(Stored records)
========================
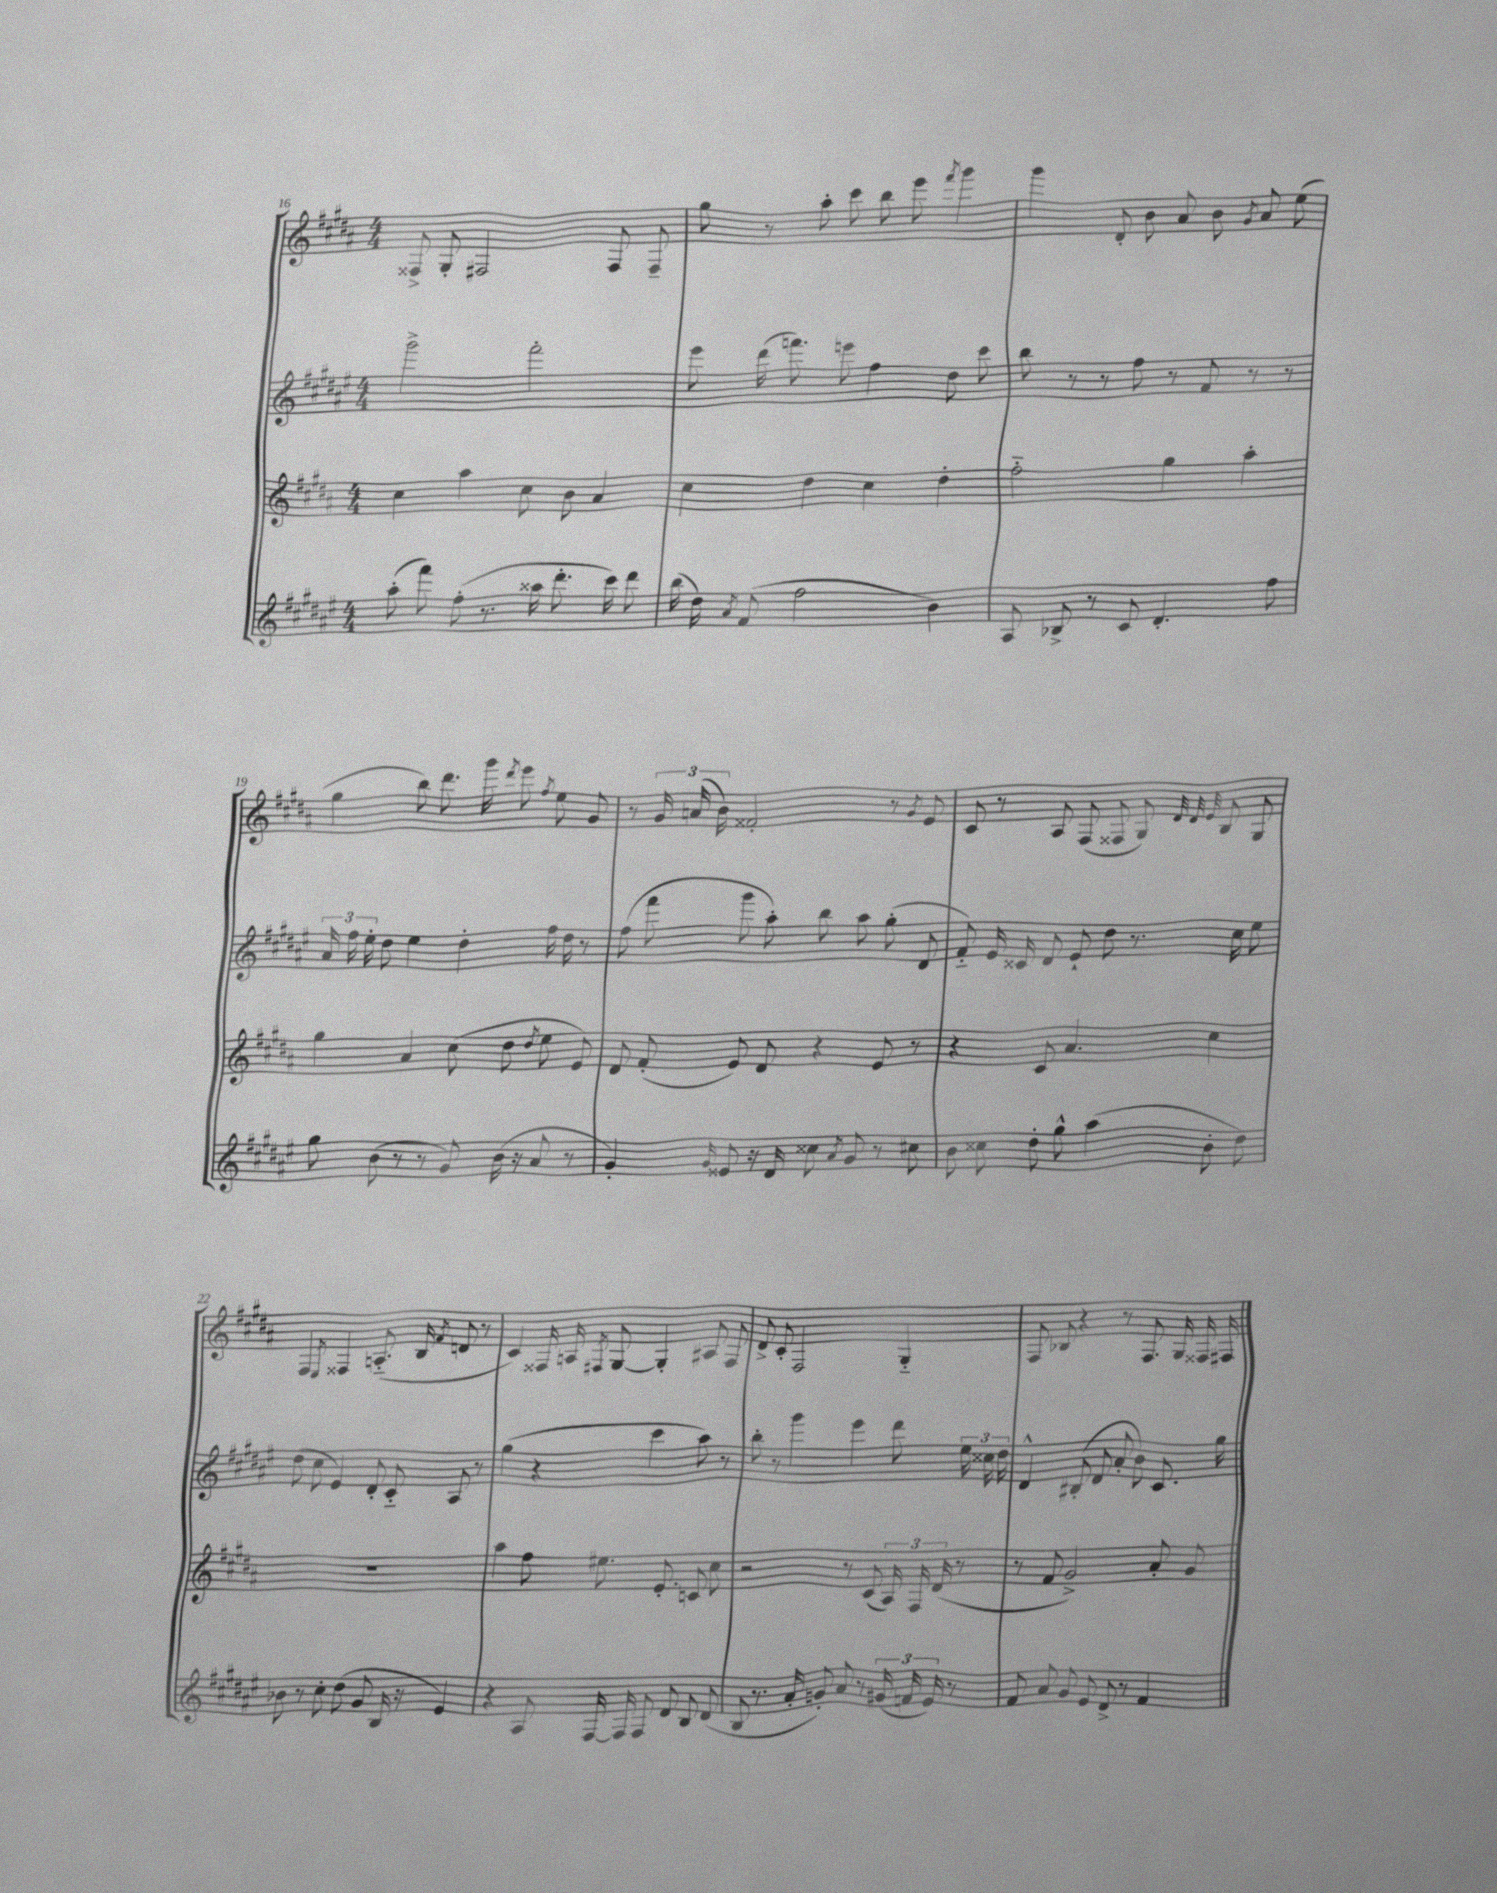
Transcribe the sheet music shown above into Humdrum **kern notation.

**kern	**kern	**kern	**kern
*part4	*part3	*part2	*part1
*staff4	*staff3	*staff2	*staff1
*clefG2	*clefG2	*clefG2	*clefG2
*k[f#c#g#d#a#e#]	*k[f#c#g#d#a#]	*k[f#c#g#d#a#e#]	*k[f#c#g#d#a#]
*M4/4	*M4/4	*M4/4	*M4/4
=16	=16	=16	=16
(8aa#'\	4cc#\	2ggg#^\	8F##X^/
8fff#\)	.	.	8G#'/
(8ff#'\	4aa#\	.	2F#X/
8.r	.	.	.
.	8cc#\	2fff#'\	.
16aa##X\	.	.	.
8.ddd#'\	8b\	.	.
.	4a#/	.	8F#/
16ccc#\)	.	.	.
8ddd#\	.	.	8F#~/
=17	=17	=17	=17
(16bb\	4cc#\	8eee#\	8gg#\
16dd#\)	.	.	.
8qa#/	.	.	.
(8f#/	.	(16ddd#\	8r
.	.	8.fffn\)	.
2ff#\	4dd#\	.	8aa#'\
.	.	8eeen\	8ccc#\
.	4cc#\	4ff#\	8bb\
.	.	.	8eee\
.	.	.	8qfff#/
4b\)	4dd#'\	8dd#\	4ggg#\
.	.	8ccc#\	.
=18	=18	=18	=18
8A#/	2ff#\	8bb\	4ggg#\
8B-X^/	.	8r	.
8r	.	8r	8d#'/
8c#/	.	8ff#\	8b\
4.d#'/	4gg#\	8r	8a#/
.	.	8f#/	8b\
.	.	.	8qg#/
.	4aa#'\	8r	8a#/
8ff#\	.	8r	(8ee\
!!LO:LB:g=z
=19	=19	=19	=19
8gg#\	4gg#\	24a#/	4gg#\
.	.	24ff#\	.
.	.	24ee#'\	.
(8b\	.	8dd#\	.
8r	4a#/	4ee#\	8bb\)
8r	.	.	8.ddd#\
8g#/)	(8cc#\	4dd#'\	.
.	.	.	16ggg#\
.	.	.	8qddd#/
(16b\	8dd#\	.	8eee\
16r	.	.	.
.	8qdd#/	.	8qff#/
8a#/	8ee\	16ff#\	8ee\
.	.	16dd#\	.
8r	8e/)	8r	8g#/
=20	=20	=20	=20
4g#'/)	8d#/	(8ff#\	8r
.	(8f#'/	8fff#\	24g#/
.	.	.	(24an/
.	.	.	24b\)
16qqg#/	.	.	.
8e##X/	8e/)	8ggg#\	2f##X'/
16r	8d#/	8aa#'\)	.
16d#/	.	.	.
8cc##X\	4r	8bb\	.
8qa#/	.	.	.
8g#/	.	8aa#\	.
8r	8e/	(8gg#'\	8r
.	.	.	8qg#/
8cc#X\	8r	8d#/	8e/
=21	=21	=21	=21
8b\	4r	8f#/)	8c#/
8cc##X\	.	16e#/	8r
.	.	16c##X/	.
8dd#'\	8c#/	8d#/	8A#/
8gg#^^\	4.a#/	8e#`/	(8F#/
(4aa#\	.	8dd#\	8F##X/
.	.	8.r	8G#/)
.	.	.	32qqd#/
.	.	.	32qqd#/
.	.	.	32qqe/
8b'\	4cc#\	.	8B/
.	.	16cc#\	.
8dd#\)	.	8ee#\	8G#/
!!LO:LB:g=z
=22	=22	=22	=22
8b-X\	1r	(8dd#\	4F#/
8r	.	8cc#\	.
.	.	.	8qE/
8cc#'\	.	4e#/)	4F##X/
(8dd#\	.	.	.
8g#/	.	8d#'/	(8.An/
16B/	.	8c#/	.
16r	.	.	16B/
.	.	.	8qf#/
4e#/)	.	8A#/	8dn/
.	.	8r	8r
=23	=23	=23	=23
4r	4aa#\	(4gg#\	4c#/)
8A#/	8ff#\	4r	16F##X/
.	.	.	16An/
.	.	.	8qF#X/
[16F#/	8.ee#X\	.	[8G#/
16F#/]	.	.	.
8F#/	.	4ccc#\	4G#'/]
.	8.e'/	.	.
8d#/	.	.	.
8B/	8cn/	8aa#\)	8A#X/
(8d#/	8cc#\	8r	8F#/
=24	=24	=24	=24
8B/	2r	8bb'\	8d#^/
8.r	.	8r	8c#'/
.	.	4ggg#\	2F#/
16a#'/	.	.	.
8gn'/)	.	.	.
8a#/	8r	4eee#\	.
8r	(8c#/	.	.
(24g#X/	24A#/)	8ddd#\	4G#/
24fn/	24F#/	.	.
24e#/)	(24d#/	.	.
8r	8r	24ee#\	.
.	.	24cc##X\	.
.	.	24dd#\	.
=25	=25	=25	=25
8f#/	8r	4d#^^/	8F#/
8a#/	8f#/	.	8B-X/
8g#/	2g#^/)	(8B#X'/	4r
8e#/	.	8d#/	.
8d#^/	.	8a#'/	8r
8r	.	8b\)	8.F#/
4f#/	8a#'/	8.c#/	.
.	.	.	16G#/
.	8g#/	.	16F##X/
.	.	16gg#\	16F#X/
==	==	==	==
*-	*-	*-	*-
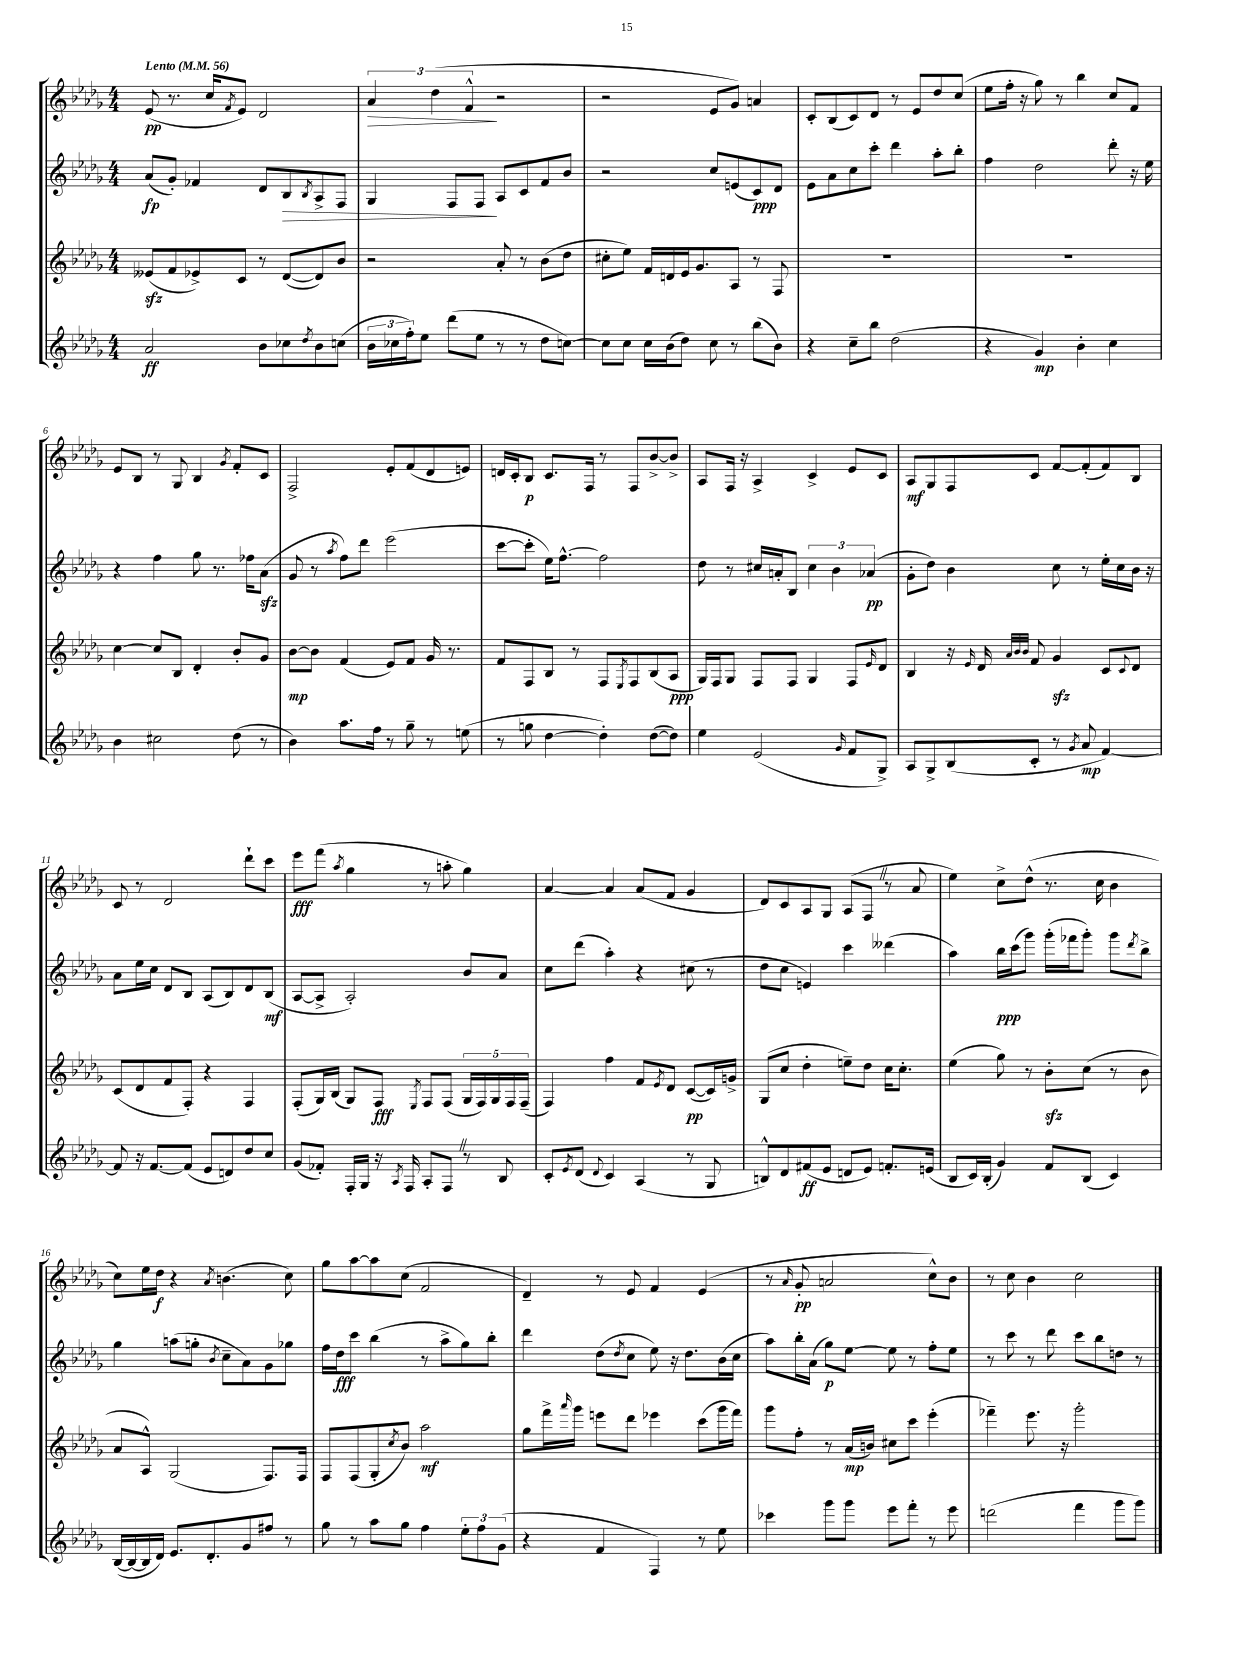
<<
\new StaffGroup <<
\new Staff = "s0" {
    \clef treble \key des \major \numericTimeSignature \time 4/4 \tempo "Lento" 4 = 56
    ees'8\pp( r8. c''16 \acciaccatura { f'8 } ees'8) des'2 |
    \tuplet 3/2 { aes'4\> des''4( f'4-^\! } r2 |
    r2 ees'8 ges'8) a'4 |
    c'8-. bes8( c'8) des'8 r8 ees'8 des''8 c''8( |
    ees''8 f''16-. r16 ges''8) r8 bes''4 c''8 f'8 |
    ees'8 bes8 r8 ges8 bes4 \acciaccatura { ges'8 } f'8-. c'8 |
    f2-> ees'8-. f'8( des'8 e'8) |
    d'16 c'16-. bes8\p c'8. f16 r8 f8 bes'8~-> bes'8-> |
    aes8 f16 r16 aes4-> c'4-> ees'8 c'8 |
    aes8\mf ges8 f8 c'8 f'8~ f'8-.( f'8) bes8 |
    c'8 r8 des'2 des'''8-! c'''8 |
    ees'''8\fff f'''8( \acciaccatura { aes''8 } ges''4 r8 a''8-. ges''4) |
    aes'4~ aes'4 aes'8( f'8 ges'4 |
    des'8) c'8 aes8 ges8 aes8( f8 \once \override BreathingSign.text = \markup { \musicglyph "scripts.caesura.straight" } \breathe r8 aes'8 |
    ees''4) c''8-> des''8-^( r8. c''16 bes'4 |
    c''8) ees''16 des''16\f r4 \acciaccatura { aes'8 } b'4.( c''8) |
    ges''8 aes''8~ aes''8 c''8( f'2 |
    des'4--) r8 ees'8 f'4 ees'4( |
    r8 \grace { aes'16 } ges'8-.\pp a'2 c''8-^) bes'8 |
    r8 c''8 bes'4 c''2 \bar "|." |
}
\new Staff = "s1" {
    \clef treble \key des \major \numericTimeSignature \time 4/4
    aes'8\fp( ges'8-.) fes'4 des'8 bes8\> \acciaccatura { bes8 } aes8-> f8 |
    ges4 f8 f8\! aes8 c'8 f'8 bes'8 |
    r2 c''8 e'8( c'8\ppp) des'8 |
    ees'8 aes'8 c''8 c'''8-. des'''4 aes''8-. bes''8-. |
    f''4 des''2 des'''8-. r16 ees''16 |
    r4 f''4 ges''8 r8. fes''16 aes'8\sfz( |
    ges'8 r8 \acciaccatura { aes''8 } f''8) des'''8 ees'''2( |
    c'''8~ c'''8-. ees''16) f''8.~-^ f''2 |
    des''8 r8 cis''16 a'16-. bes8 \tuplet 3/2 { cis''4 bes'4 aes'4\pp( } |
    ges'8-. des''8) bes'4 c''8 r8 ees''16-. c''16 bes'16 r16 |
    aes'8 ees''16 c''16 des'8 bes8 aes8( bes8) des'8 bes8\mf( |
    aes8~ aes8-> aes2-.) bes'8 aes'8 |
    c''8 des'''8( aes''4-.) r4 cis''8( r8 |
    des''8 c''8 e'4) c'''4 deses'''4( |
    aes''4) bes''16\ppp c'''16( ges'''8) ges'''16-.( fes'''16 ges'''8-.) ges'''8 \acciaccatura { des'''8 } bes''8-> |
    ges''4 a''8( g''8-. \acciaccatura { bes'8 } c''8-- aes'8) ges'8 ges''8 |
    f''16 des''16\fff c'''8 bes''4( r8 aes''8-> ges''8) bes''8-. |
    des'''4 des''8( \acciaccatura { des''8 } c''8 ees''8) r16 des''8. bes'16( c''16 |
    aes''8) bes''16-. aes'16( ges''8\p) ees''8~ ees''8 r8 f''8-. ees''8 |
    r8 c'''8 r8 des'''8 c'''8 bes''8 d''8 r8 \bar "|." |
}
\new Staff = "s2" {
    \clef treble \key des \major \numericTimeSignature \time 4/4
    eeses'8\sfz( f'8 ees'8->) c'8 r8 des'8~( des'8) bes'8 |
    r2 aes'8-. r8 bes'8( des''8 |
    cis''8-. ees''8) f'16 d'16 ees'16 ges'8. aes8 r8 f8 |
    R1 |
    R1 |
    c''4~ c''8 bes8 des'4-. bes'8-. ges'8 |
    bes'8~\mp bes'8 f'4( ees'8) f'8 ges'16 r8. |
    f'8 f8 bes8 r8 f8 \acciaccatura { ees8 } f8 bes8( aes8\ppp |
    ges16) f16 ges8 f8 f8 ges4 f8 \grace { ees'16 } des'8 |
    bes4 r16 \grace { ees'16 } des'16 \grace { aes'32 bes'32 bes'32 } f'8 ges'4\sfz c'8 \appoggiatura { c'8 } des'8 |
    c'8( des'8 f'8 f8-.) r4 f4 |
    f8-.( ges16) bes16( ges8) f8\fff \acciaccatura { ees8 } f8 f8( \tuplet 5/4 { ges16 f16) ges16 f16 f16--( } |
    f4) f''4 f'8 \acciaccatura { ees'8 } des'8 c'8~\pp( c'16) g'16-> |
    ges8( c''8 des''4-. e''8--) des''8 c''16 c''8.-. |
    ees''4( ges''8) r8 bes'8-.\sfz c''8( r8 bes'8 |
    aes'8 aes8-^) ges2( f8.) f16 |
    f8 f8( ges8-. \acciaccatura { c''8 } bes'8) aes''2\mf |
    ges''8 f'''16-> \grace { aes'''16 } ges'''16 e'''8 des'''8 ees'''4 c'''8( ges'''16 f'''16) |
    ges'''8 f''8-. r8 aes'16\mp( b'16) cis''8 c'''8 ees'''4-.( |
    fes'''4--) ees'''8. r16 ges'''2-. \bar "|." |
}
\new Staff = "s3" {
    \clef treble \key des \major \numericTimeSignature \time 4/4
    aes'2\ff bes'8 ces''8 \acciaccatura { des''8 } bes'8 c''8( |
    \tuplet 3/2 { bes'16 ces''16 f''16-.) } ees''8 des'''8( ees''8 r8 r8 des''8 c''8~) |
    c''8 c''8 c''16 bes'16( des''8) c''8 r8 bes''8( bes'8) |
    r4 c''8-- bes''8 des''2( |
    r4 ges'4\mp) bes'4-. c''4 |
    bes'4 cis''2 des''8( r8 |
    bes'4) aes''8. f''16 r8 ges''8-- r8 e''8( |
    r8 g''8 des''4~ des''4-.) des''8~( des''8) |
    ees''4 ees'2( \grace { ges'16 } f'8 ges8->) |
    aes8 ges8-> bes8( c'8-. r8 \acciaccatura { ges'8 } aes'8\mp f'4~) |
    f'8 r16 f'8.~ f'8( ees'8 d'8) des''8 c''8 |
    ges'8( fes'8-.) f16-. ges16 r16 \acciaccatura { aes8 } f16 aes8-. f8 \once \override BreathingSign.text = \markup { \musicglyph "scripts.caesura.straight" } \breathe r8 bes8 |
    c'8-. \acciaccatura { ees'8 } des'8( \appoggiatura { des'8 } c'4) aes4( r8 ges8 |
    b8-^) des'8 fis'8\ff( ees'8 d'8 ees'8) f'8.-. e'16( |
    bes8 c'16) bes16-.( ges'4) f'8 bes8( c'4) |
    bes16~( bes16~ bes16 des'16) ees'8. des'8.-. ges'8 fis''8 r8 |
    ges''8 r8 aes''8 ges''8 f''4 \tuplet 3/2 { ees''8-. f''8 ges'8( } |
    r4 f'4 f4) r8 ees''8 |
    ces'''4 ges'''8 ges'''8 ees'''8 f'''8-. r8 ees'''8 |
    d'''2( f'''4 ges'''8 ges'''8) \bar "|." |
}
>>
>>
========================
Task requirements: Pick out each line in the material above that contains the string "markup", matching case exactly, and copy those lines.

Exercise answer:
    des'8) c'8 aes8 ges8 aes8( f8 \once \override BreathingSign.text = \markup { \musicglyph "scripts.caesura.straight" } \breathe r8 aes'8 |
    ges'8( fes'8-.) f16-. ges16 r16 \acciaccatura { aes8 } f16 aes8-. f8 \once \override BreathingSign.text = \markup { \musicglyph "scripts.caesura.straight" } \breathe r8 bes8 |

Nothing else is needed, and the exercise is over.